══ DATA FOR PROCESSING

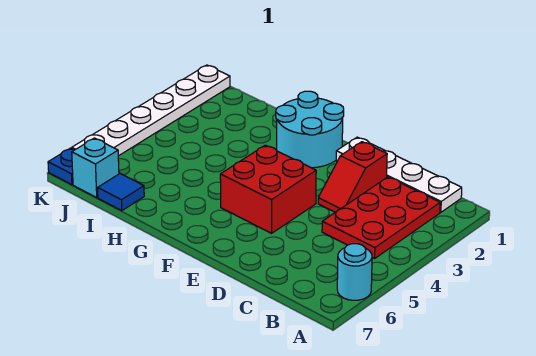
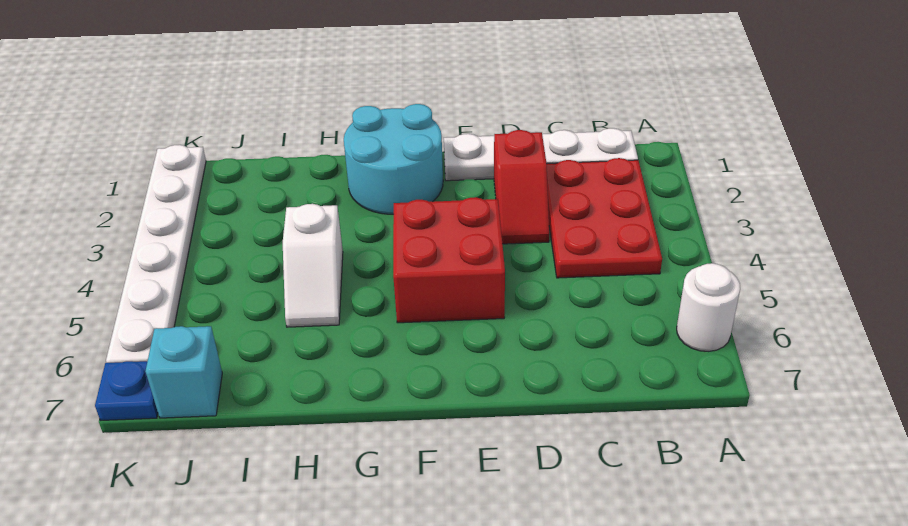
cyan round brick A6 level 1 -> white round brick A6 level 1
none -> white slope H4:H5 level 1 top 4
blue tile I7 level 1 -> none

════
══ DATA FOR PROCESSING

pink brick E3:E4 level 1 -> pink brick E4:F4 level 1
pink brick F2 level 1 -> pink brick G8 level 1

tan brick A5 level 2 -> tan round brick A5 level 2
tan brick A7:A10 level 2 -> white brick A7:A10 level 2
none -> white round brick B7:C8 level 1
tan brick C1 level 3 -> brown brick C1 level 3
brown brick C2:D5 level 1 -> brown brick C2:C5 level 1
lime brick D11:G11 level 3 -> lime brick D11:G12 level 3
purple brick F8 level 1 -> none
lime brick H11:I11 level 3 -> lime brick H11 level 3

════
══ DATA FOR PROCESSING

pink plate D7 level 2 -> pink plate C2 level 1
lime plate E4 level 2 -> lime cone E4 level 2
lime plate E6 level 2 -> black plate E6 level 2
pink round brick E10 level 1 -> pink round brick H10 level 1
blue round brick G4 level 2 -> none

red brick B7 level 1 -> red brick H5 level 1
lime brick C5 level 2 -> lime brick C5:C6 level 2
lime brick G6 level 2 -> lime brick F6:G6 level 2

════

TASK INSTRUCTIONS:
Every line of the listing that holds "round" counts once. Say how many such lines there are, using only a number.

TASK RESPONSE:
5